Requirement »
Among the entries that follow, locate the line with "blue traffic cone: 4 -> 5" and the line with "red flashlight: 1 -> 6". Output those lines and all lines in between, exactly, minus the pictures.

Before-and-after object lists:
<<<<
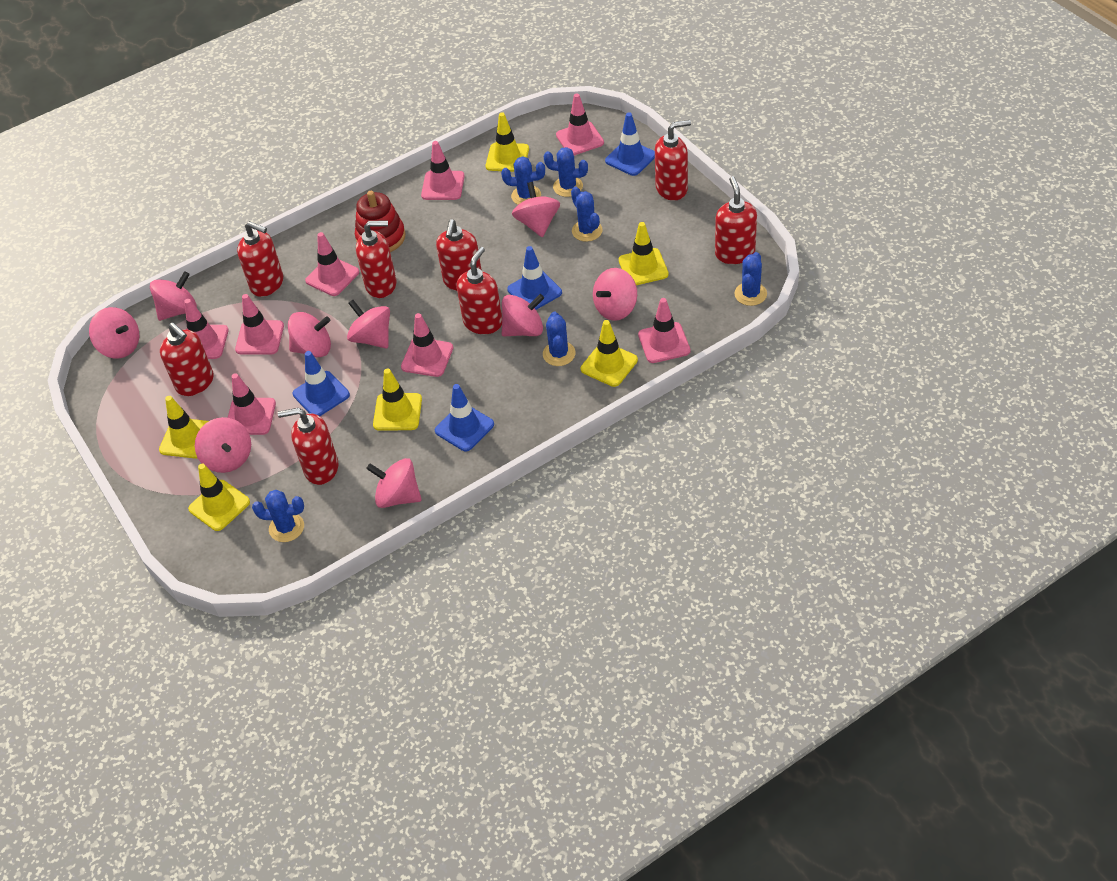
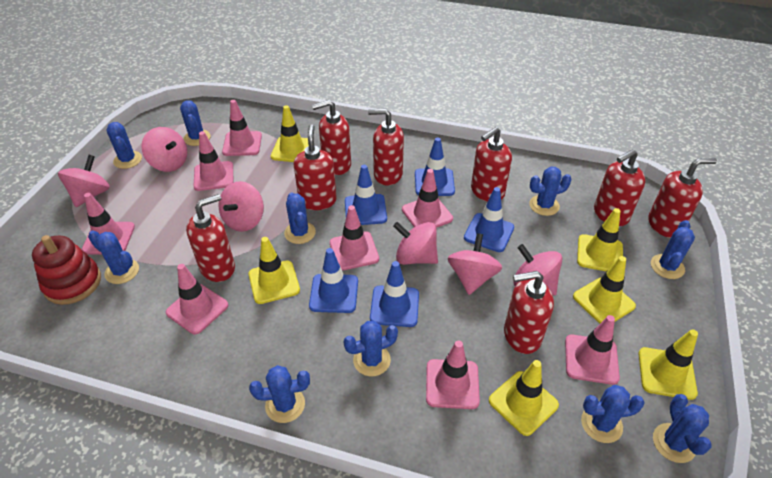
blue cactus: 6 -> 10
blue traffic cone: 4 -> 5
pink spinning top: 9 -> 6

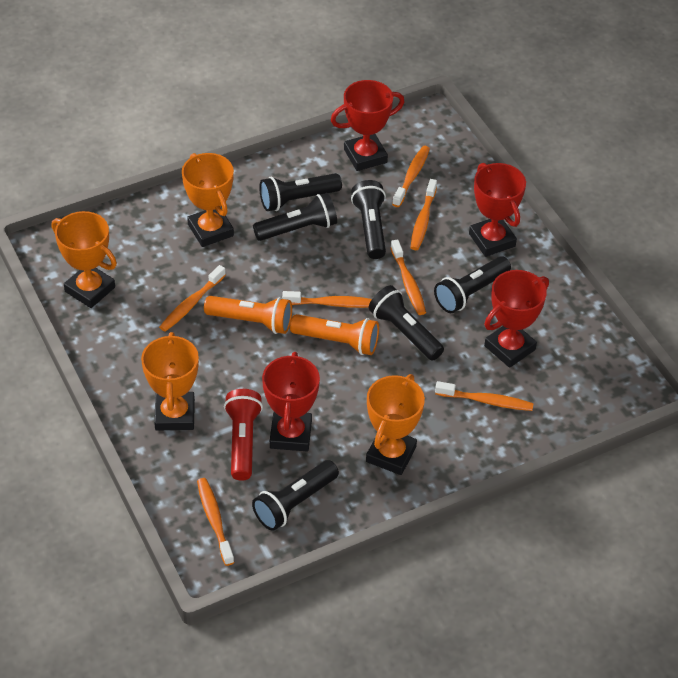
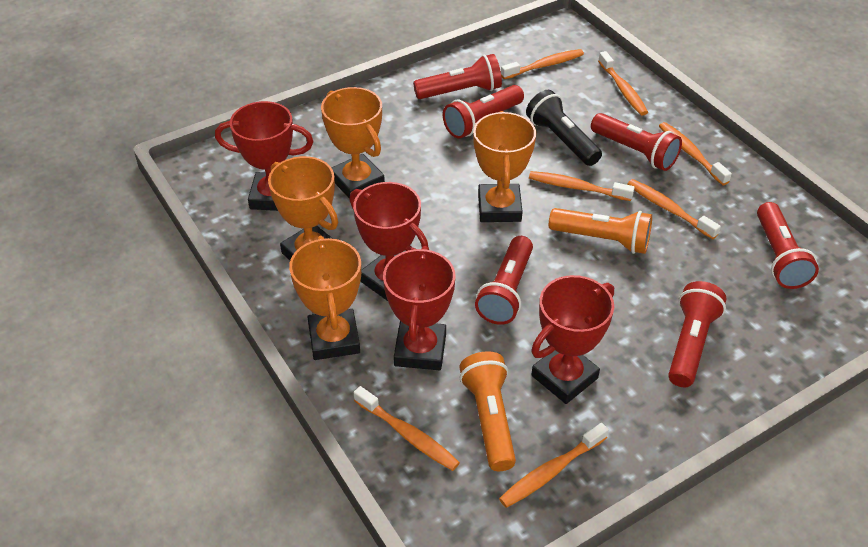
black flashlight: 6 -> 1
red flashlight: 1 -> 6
>>>>
<<<<
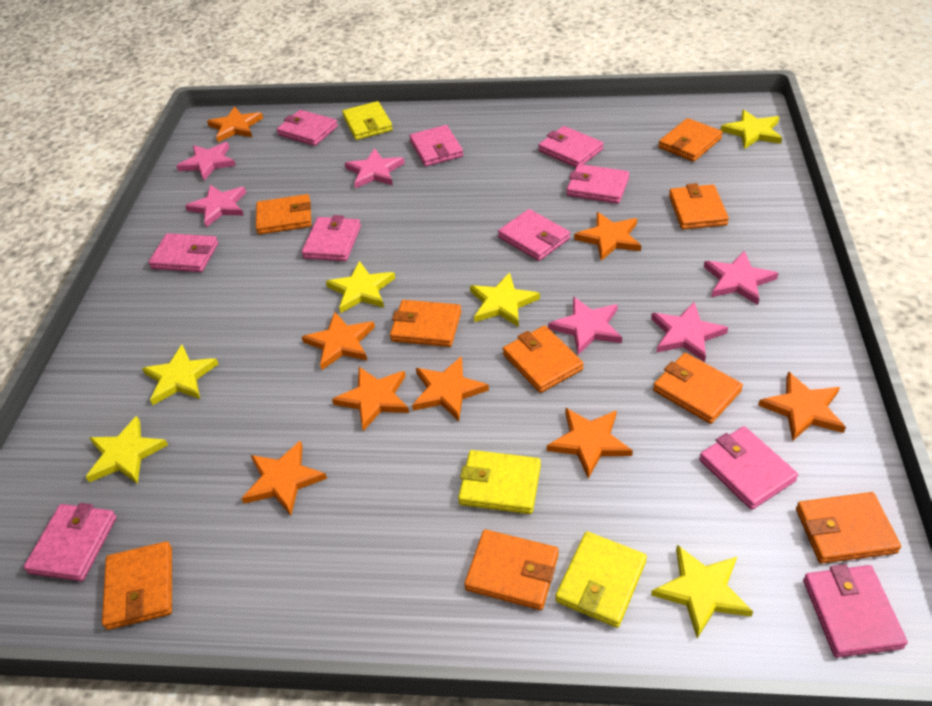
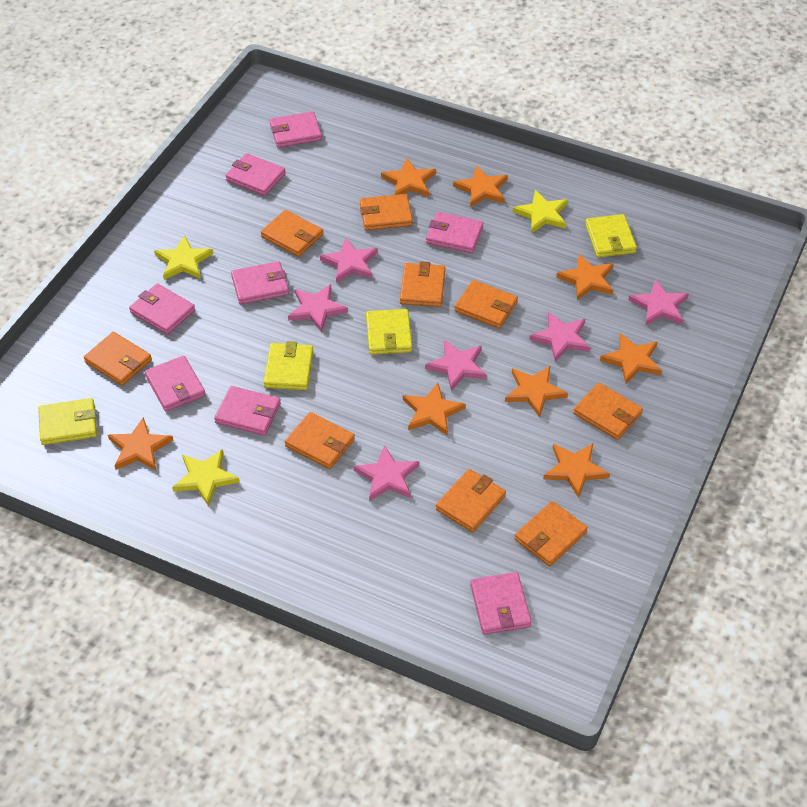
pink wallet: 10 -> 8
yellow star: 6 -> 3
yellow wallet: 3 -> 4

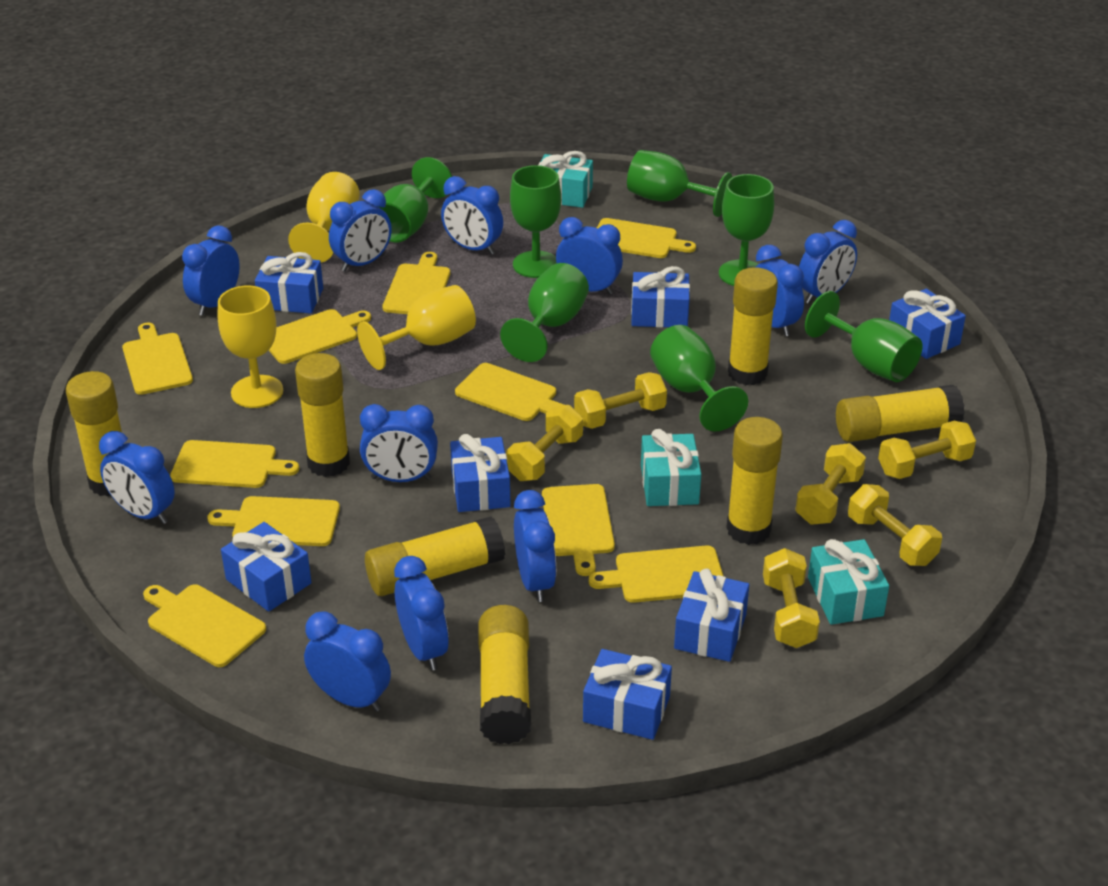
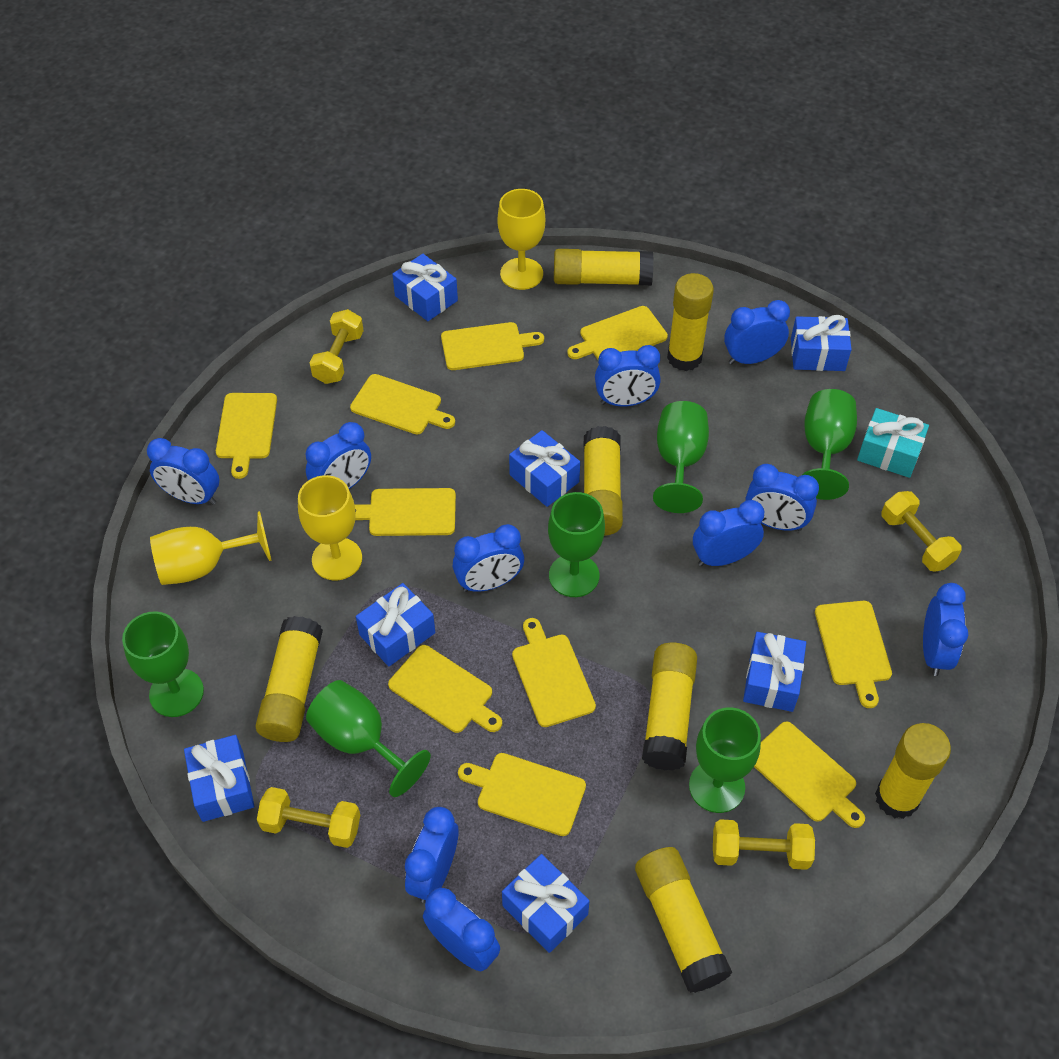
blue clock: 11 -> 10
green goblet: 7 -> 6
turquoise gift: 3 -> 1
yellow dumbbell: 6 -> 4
>>>>
<<<<
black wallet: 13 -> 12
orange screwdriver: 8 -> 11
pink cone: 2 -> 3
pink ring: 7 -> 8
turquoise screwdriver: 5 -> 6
>>>>
Task output »
blue traffic cone: 4 -> 5
pink spinning top: 9 -> 6

black flashlight: 6 -> 1
red flashlight: 1 -> 6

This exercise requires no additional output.